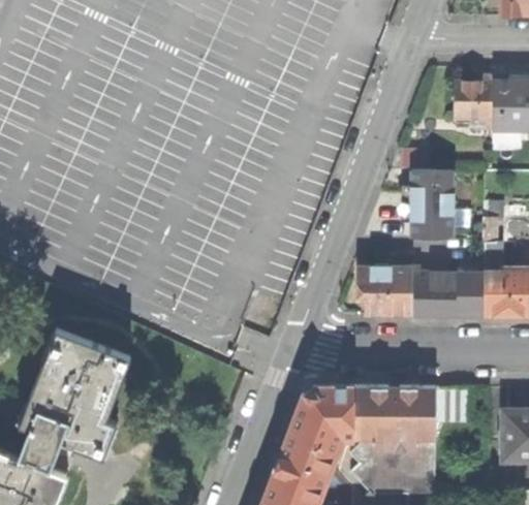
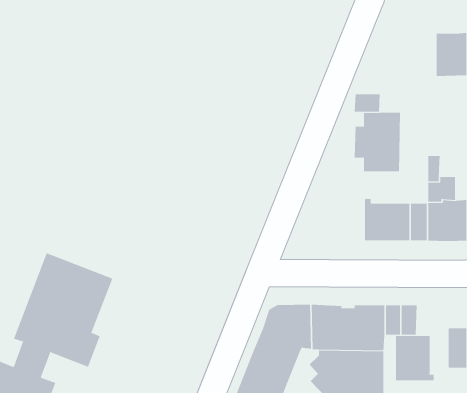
building: [456,76,493,127] -> none
building: [357,267,412,315] -> none
building: none -> [396,335,434,381]

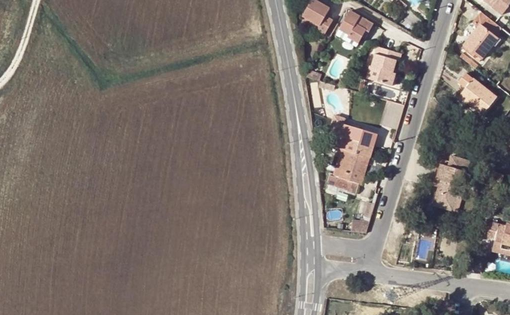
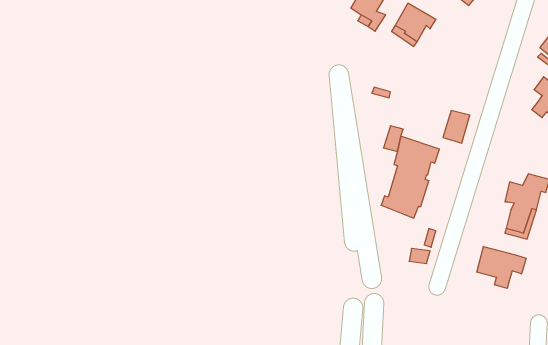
building: [367,47,401,85] -> none
building: none -> [477,246,526,288]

--------

Problem requirements:
Produce a verbatim copy of every entry, excluding pictures.

Reply:
building: [456,76,493,127] -> none
building: [357,267,412,315] -> none
building: none -> [396,335,434,381]

building: [367,47,401,85] -> none
building: none -> [477,246,526,288]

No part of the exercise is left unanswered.